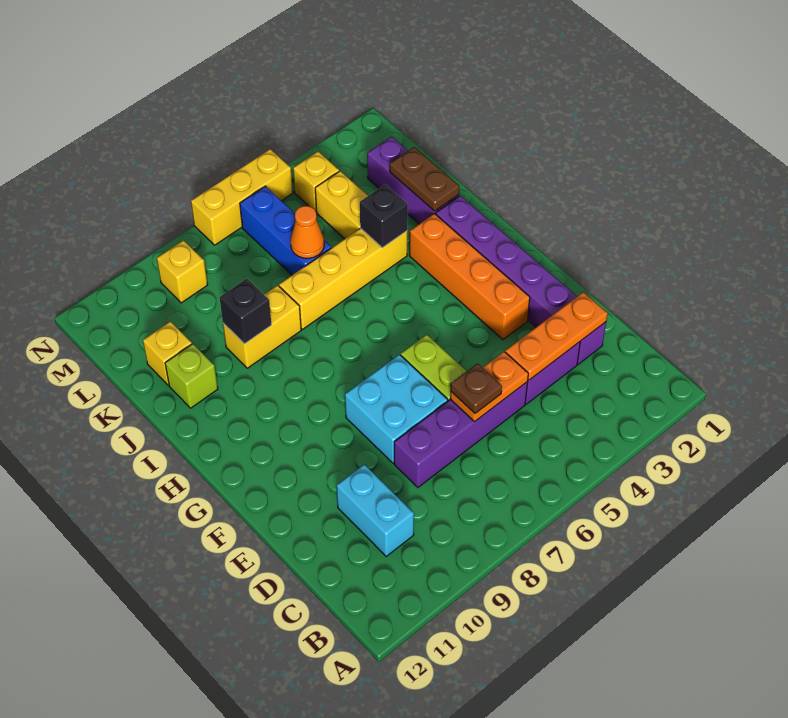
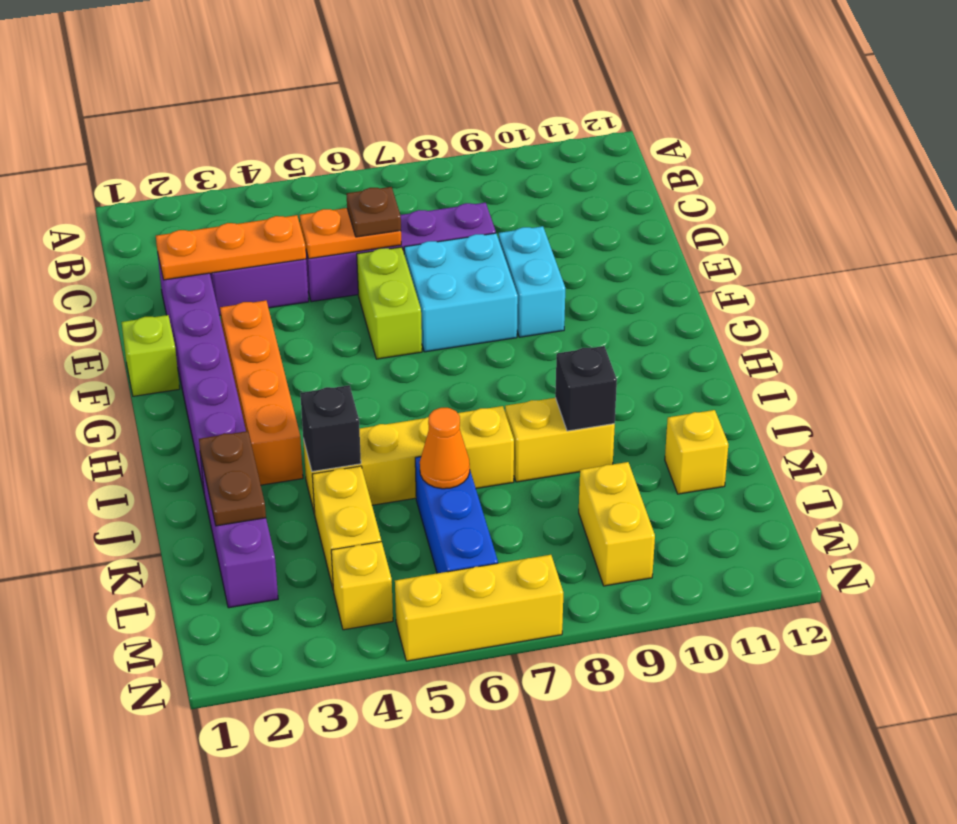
cyan brick C10:D10 level 1 -> cyan brick E9:F9 level 1
lime brick J11 level 1 -> lime brick F1 level 1
yellow brick M9 level 1 -> yellow brick L9:M9 level 1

= = = = =

### Work instruction
Each line above should be set down exactly as written, with pictures excluded.

### Response box
cyan brick C10:D10 level 1 -> cyan brick E9:F9 level 1
lime brick J11 level 1 -> lime brick F1 level 1
yellow brick M9 level 1 -> yellow brick L9:M9 level 1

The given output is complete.